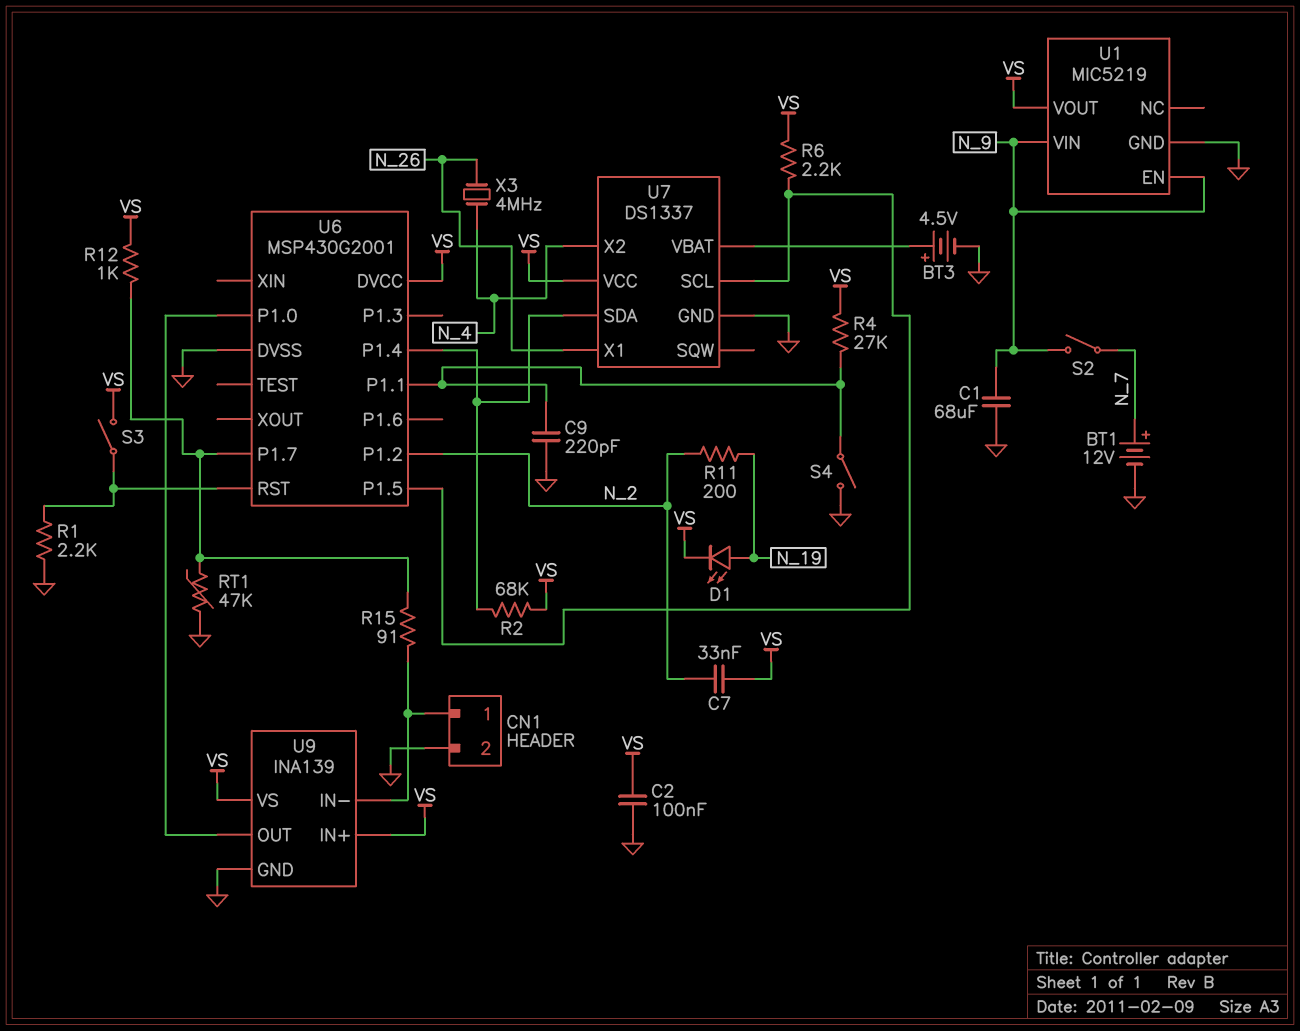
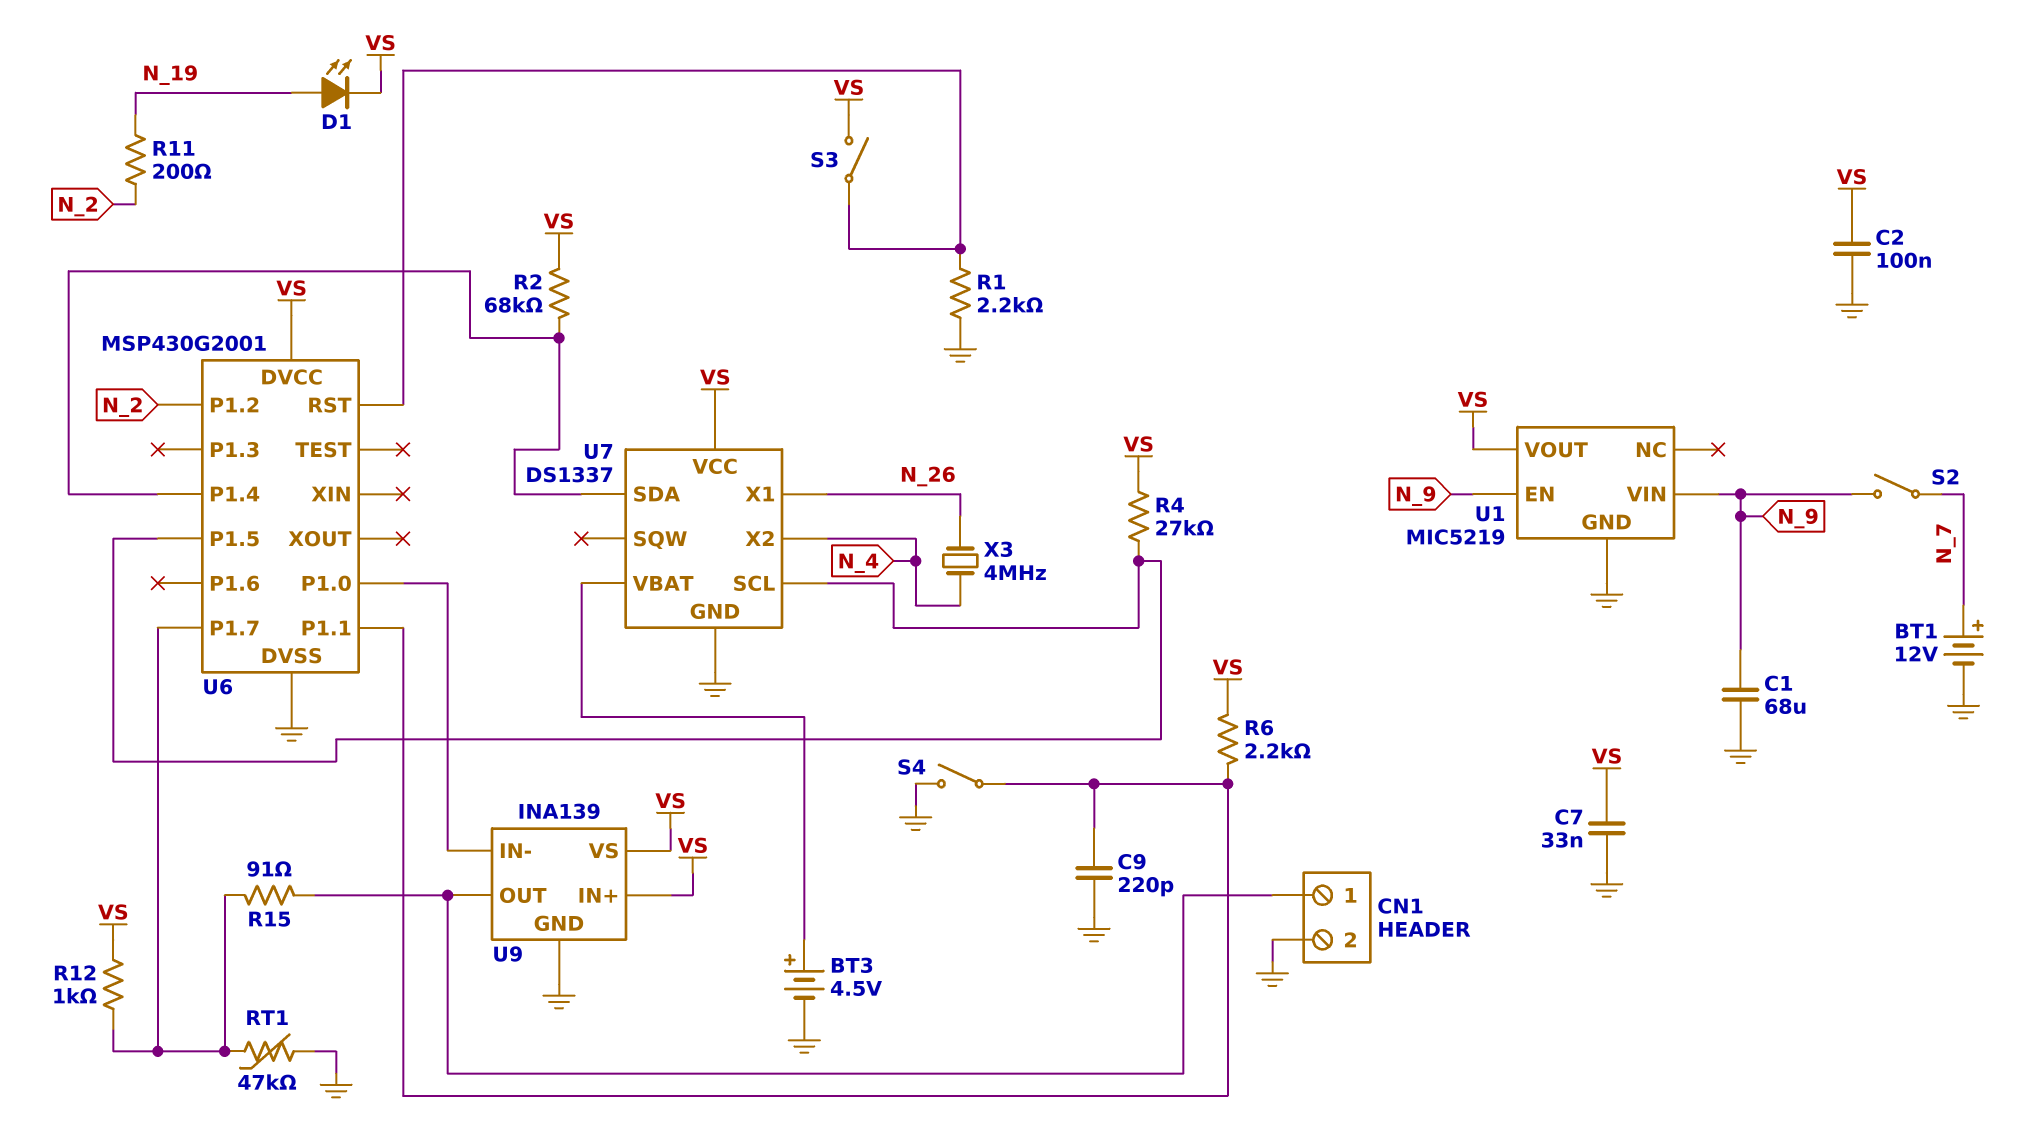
C7: 33nF (N_2, VS) -> 33nF (GND, VS)
R4: 27k (U6/P1.1, VS) -> 27k (U6/P1.5, VS)
R6: 2.2k (U6/P1.5, VS) -> 2.2k (U6/P1.1, VS)
U9 pin IN-: CN1/1 -> U6/P1.0
U9 pin OUT: U6/P1.0 -> CN1/1

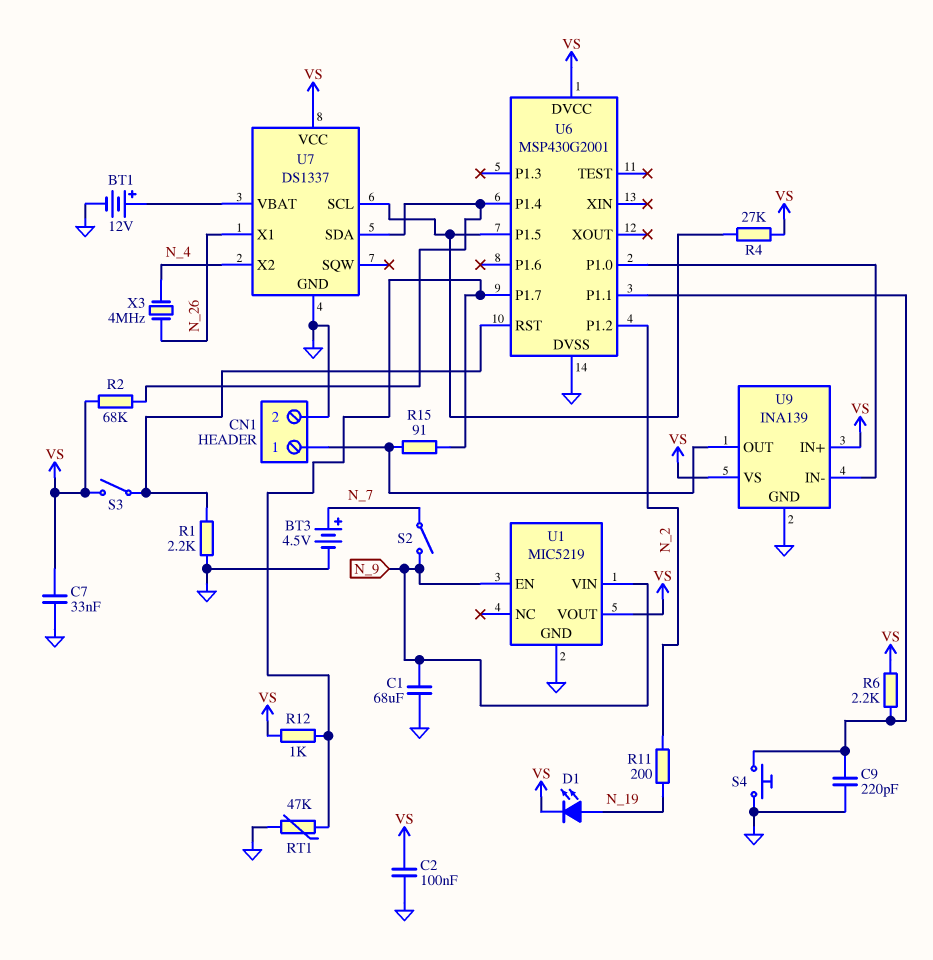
BT1: 12V (plus N_7, minus GND) -> 12V (plus U7/VBAT, minus GND)
BT3: 4.5V (plus U7/VBAT, minus GND) -> 4.5V (plus N_7, minus GND)
S4: switch (GND, U6/P1.1) -> button (GND, U6/P1.1)

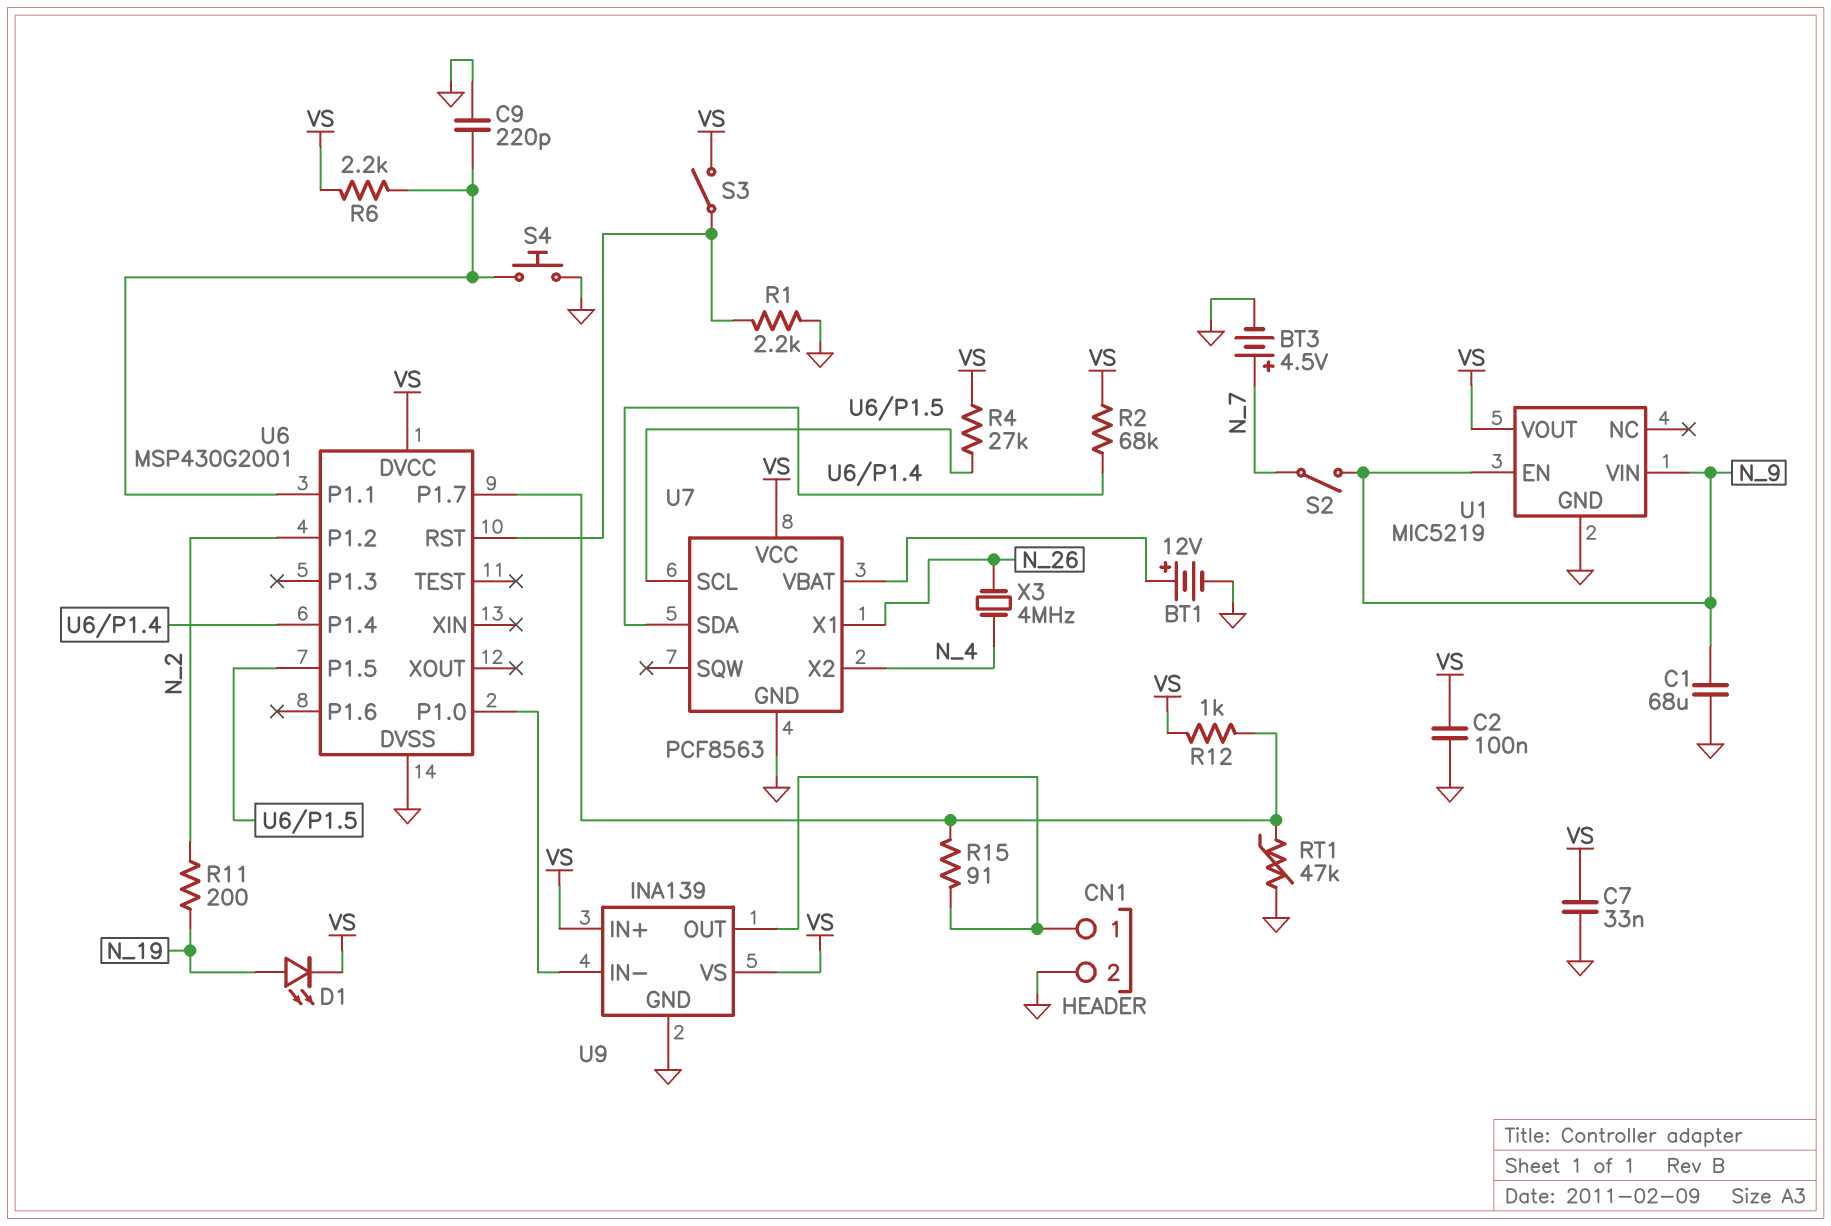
U7: DS1337 -> PCF8563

### GOAL OF THE EXERCISE
Only the lines from the one with "U9 pin IN-: CN1/1 -> U6/P1.0" through the end of the listing should be transcribed, exactly and without pictures.

### PROBLEM SOLUTION
U9 pin IN-: CN1/1 -> U6/P1.0
U9 pin OUT: U6/P1.0 -> CN1/1

BT1: 12V (plus N_7, minus GND) -> 12V (plus U7/VBAT, minus GND)
BT3: 4.5V (plus U7/VBAT, minus GND) -> 4.5V (plus N_7, minus GND)
S4: switch (GND, U6/P1.1) -> button (GND, U6/P1.1)

U7: DS1337 -> PCF8563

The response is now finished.